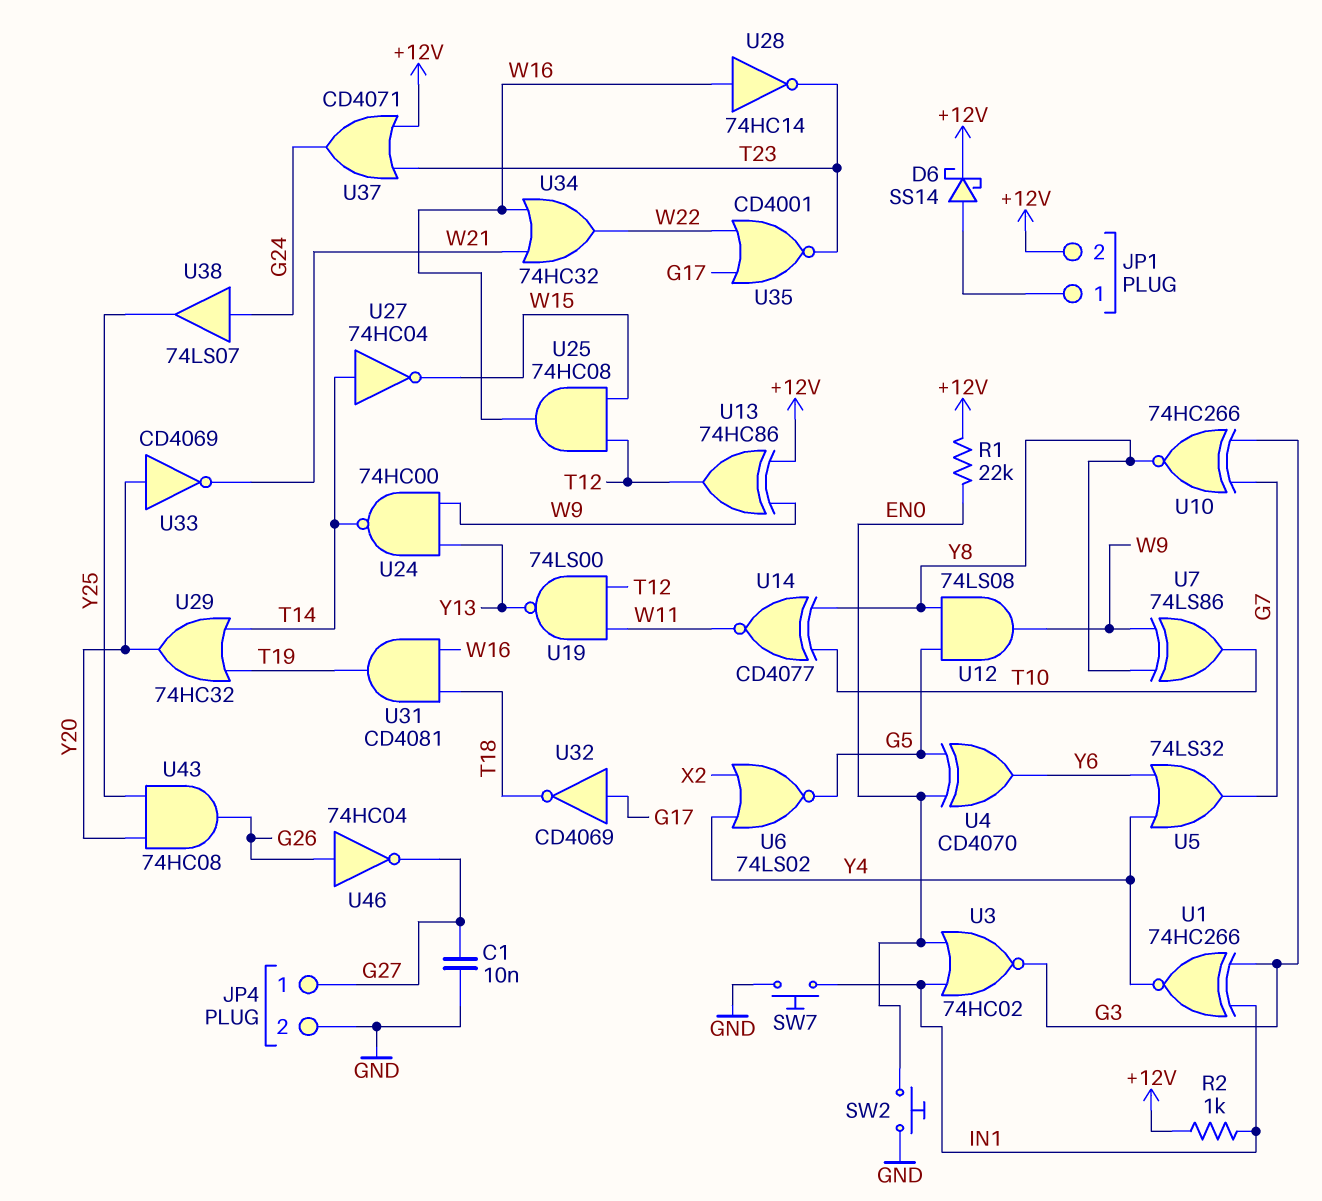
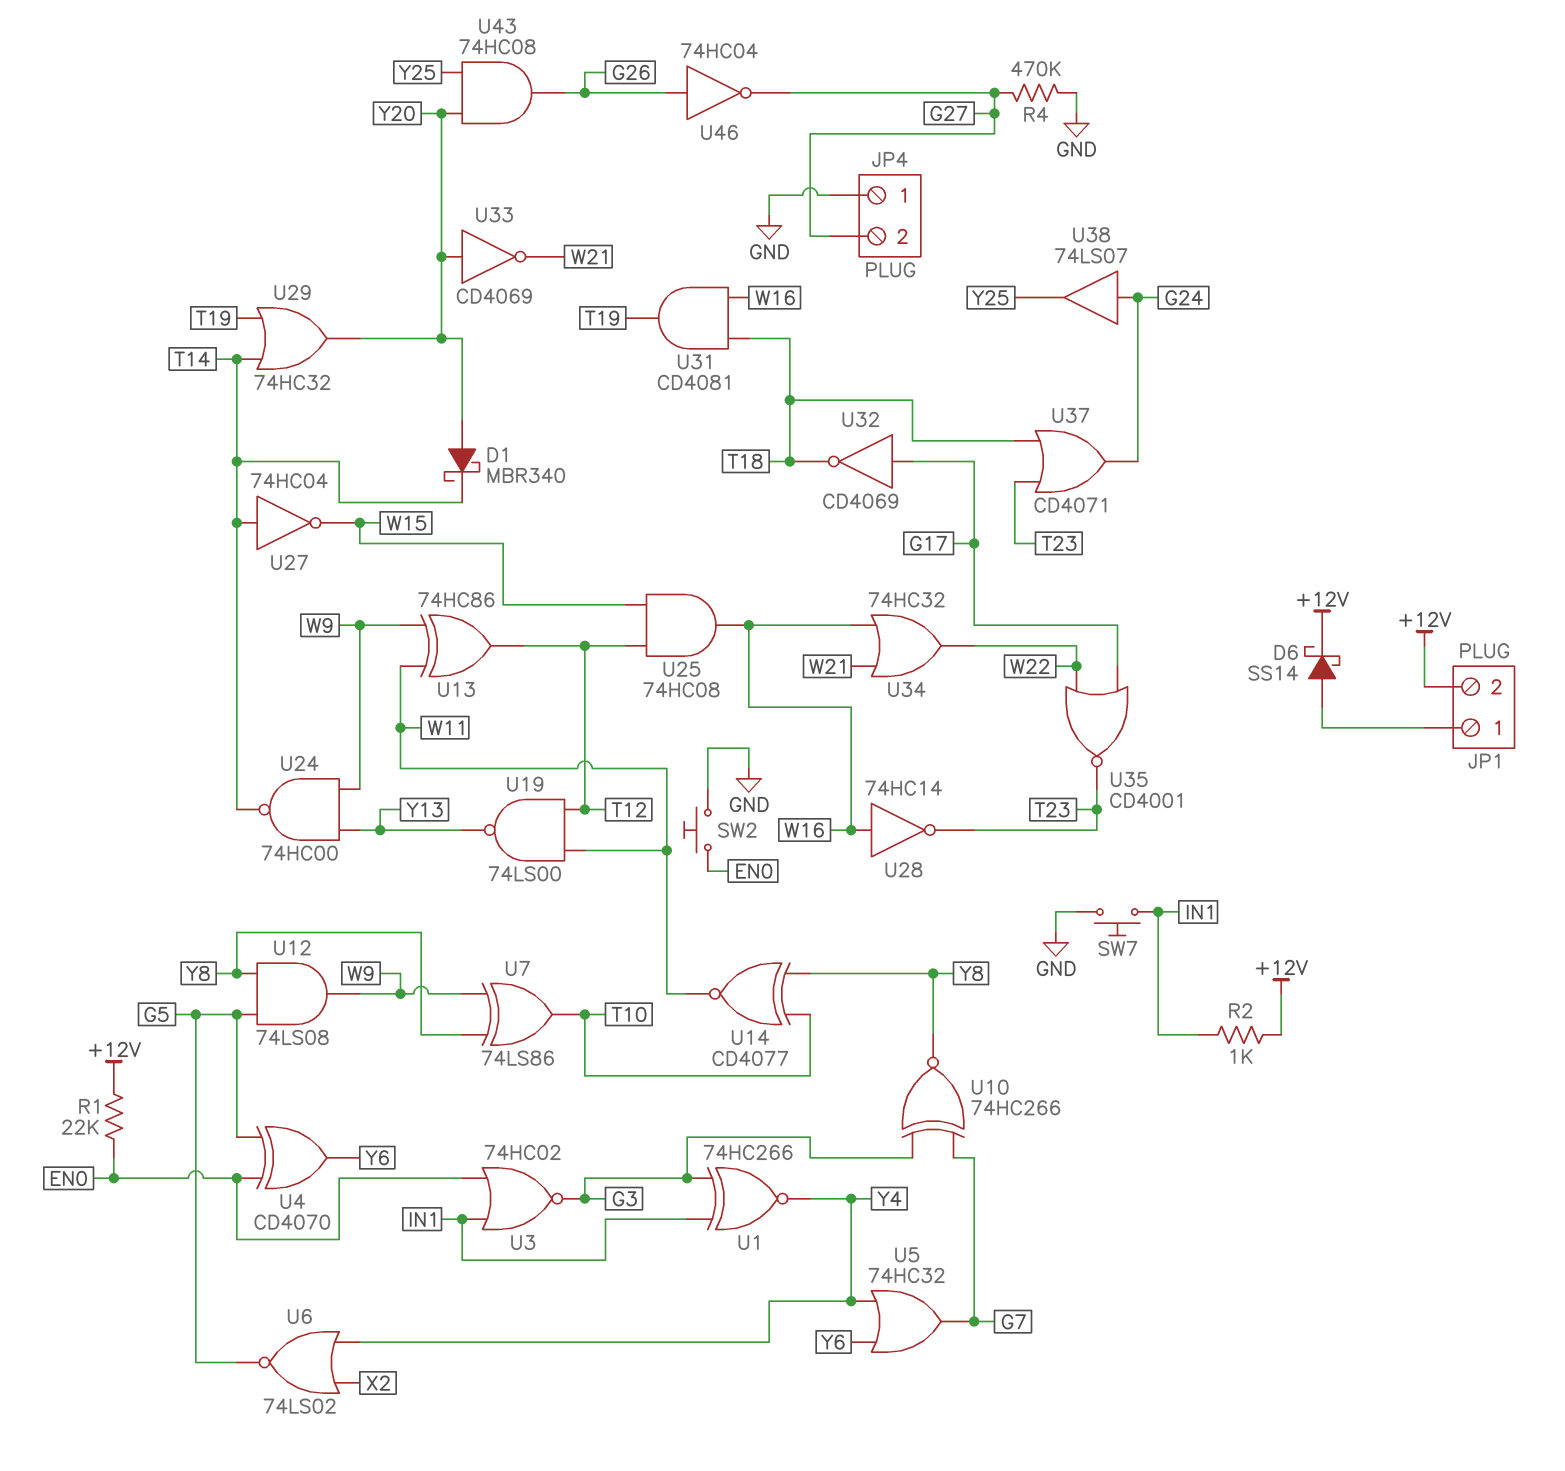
C1: 10nF (G27, GND) -> none
D1: none -> schottky MBR340 (A Y20, K T14)
JP4 pin 1: G27 -> GND
JP4 pin 2: GND -> G27
R4: none -> 470k (G27, GND)
U5: OR 74LS32 (in Y4, in Y6, out G7) -> OR 74HC32 (in Y4, in Y6, out G7)
U13: XOR 74HC86 (in +12V, in W9, out T12) -> XOR 74HC86 (in W9, in W11, out T12)
U37: OR CD4071 (in +12V, in T23, out G24) -> OR CD4071 (in T18, in T23, out G24)

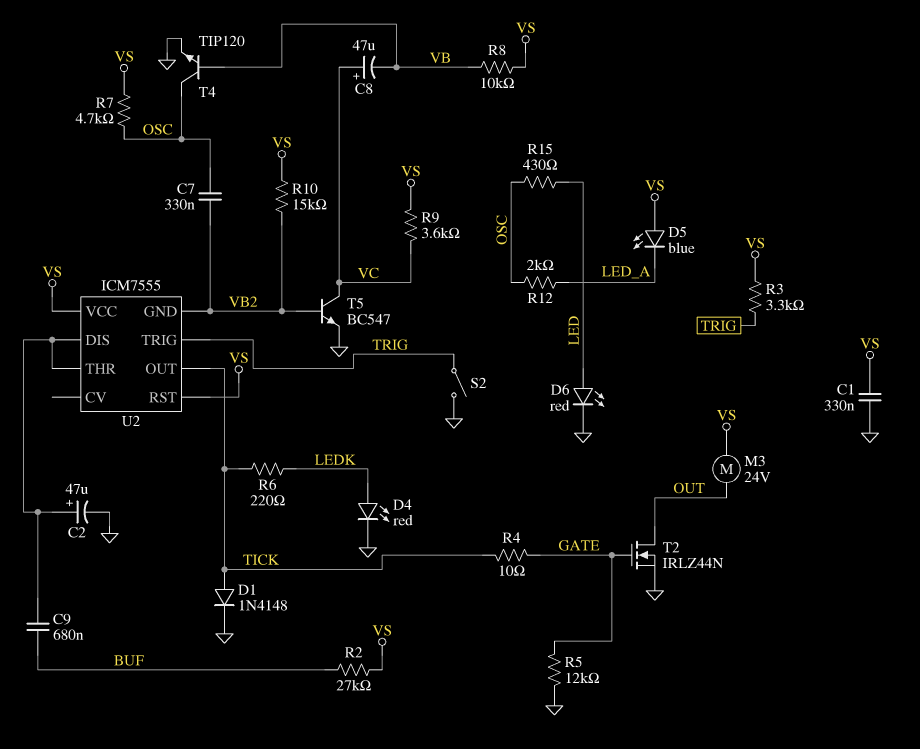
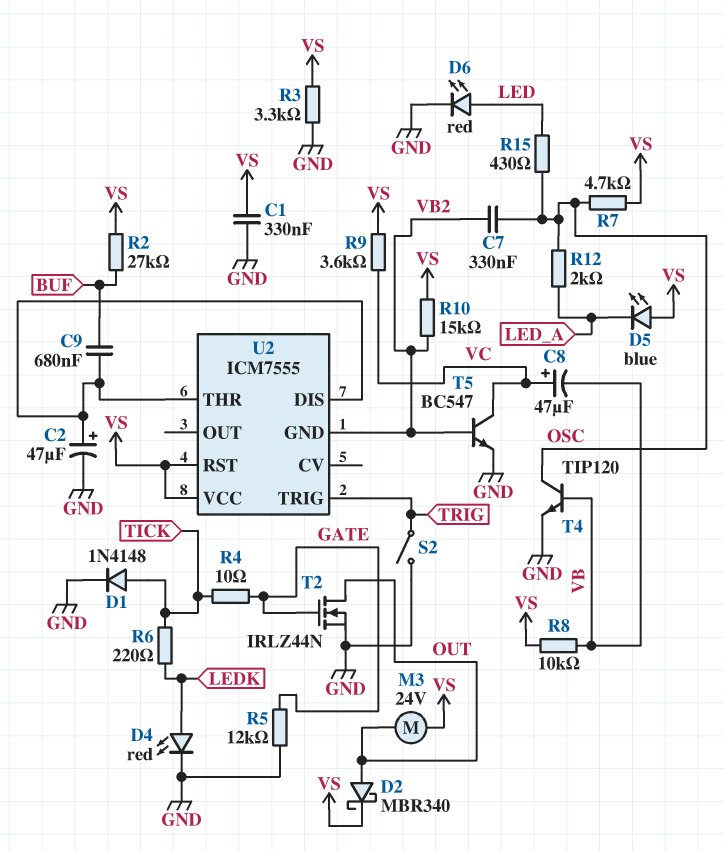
D2: none -> schottky MBR340 (A OUT, K VS)
R3: 3.3k (TRIG, VS) -> 3.3k (GND, VS)
U2 pin OUT: TICK -> none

* * * * *

With the pictures left out, write out all of the data exactly.

C1: 10nF (G27, GND) -> none
D1: none -> schottky MBR340 (A Y20, K T14)
JP4 pin 1: G27 -> GND
JP4 pin 2: GND -> G27
R4: none -> 470k (G27, GND)
U5: OR 74LS32 (in Y4, in Y6, out G7) -> OR 74HC32 (in Y4, in Y6, out G7)
U13: XOR 74HC86 (in +12V, in W9, out T12) -> XOR 74HC86 (in W9, in W11, out T12)
U37: OR CD4071 (in +12V, in T23, out G24) -> OR CD4071 (in T18, in T23, out G24)

D2: none -> schottky MBR340 (A OUT, K VS)
R3: 3.3k (TRIG, VS) -> 3.3k (GND, VS)
U2 pin OUT: TICK -> none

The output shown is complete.